> **YOUR INSTRUCTIONS**: Because only the text is wanted, repeat the records below exactly and omit the pictures.

┌──

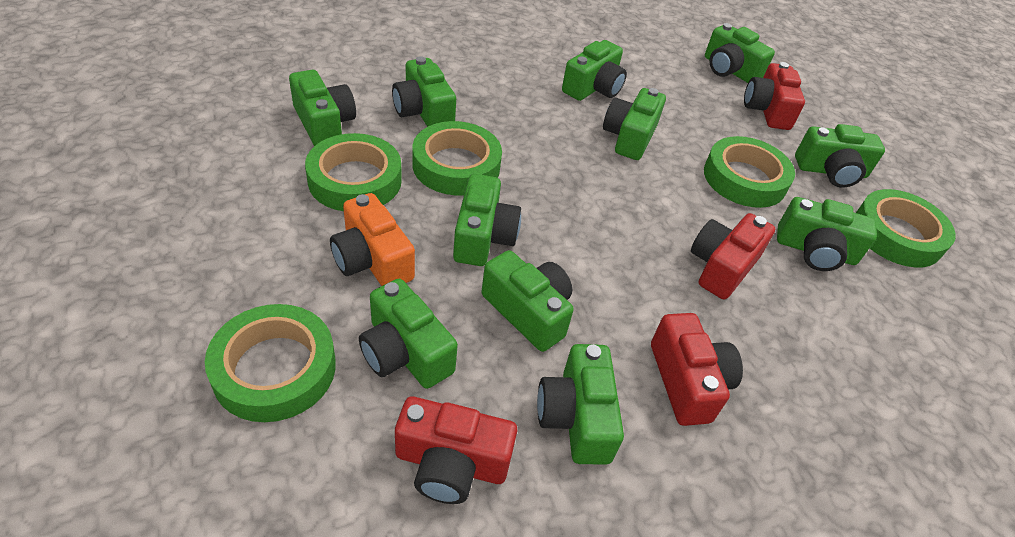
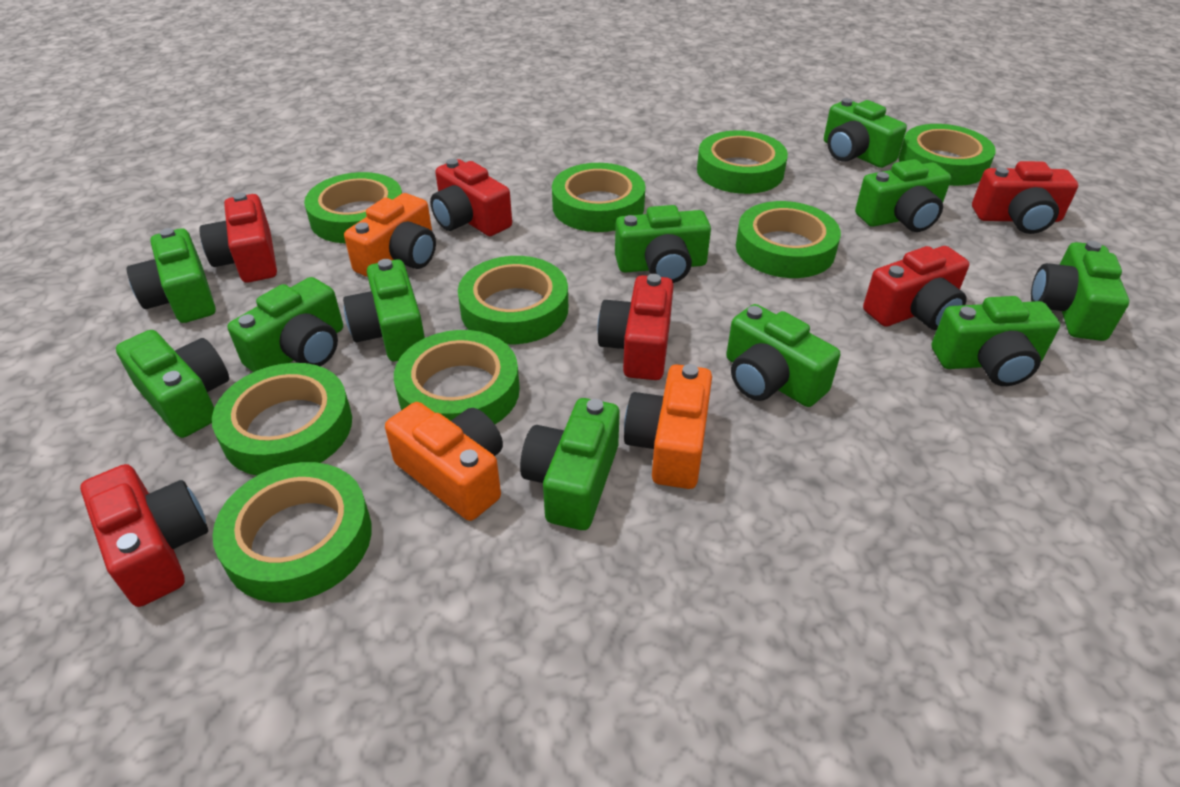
green tape: 5 -> 9
orange camera: 1 -> 3
red camera: 4 -> 6

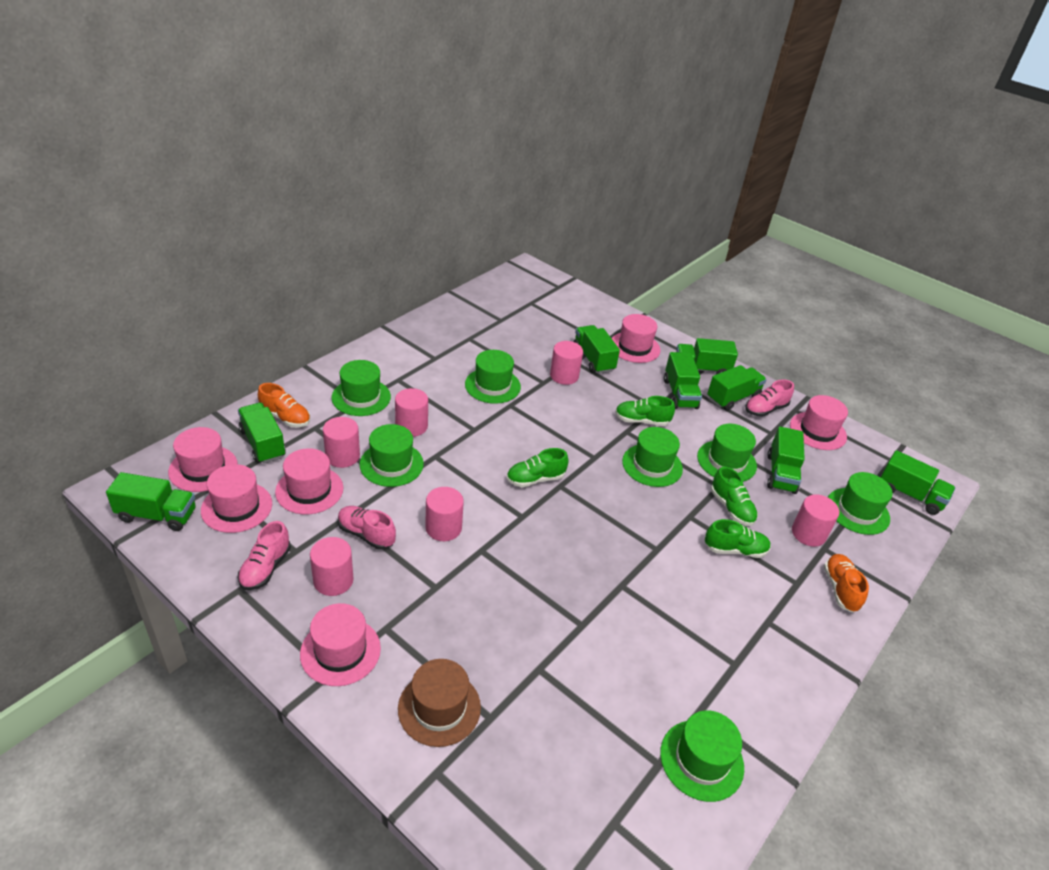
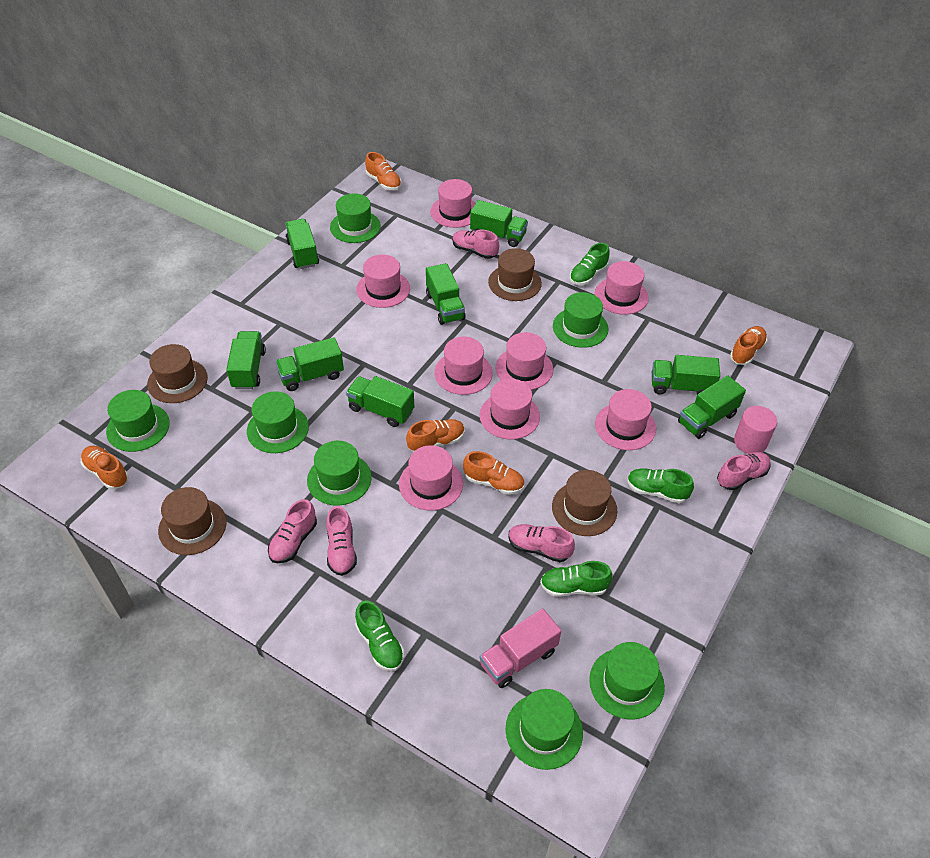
brown hat: 1 -> 4
orange shoe: 2 -> 5
pink cylinder: 6 -> 1
pink hat: 6 -> 8
pink shoe: 3 -> 5
pink truck: 0 -> 1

└──

> **ANSWER SECTION**:
green tape: 5 -> 9
orange camera: 1 -> 3
red camera: 4 -> 6

brown hat: 1 -> 4
orange shoe: 2 -> 5
pink cylinder: 6 -> 1
pink hat: 6 -> 8
pink shoe: 3 -> 5
pink truck: 0 -> 1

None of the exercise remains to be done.